### [Task to carry out]
When a line in the entries contains the word "vase", copy that line in full.

___ Information given ___

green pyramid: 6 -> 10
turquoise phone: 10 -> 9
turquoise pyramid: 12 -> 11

___
___ Information given ___

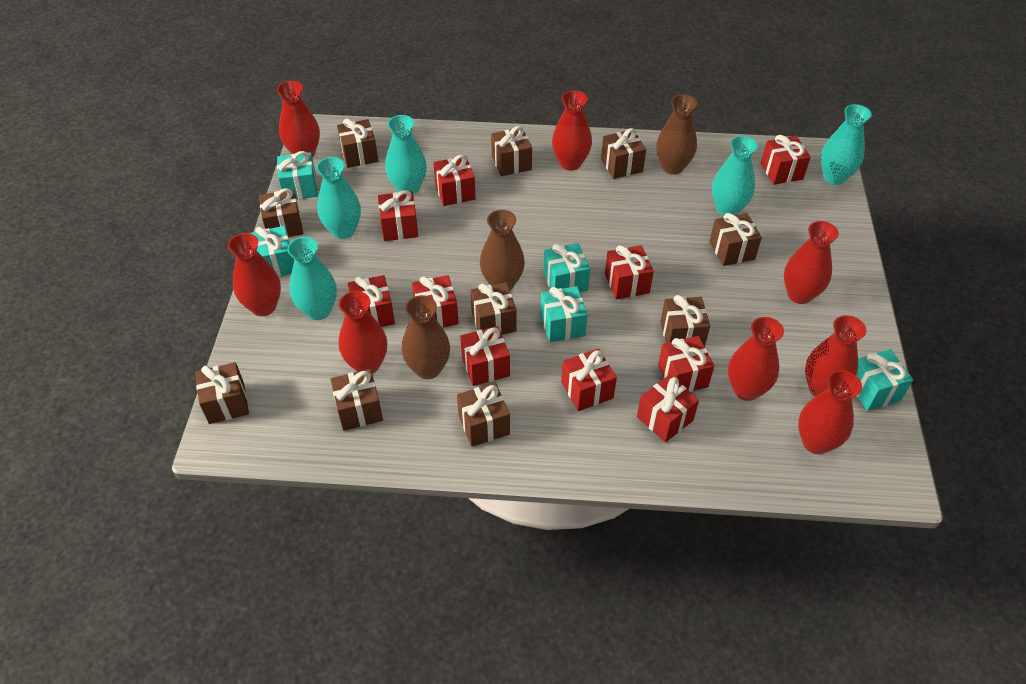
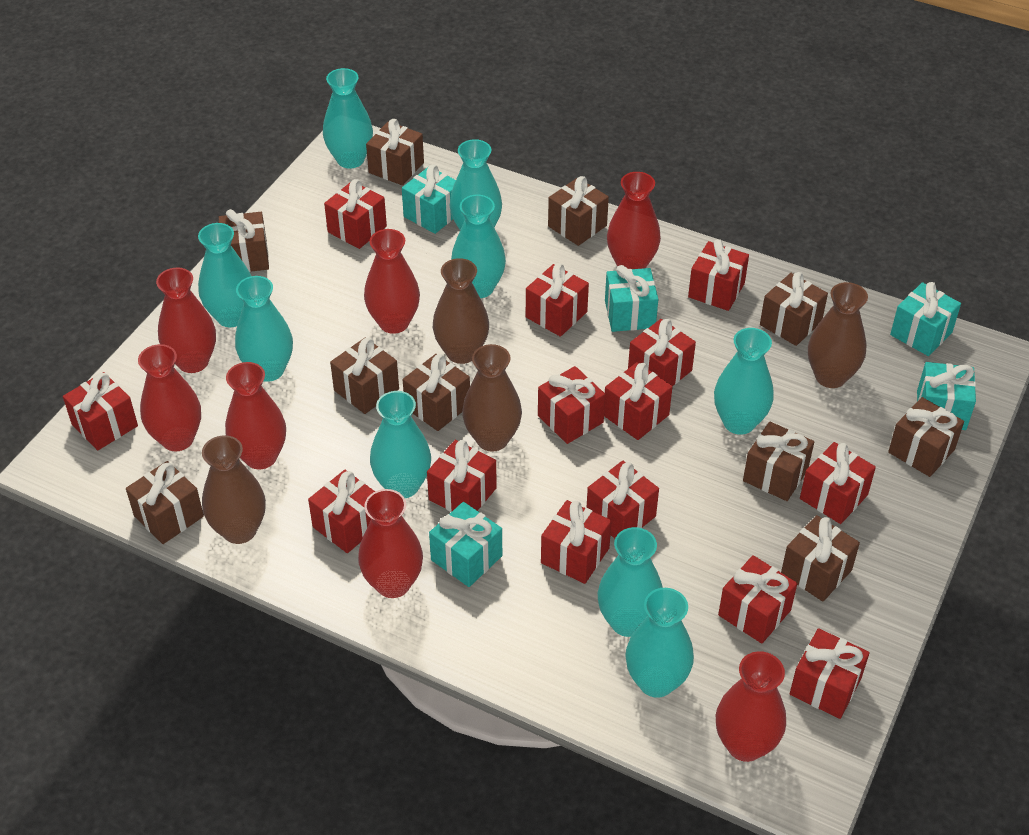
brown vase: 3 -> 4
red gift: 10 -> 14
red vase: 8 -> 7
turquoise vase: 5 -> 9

___

### [The answer]
brown vase: 3 -> 4
red vase: 8 -> 7
turquoise vase: 5 -> 9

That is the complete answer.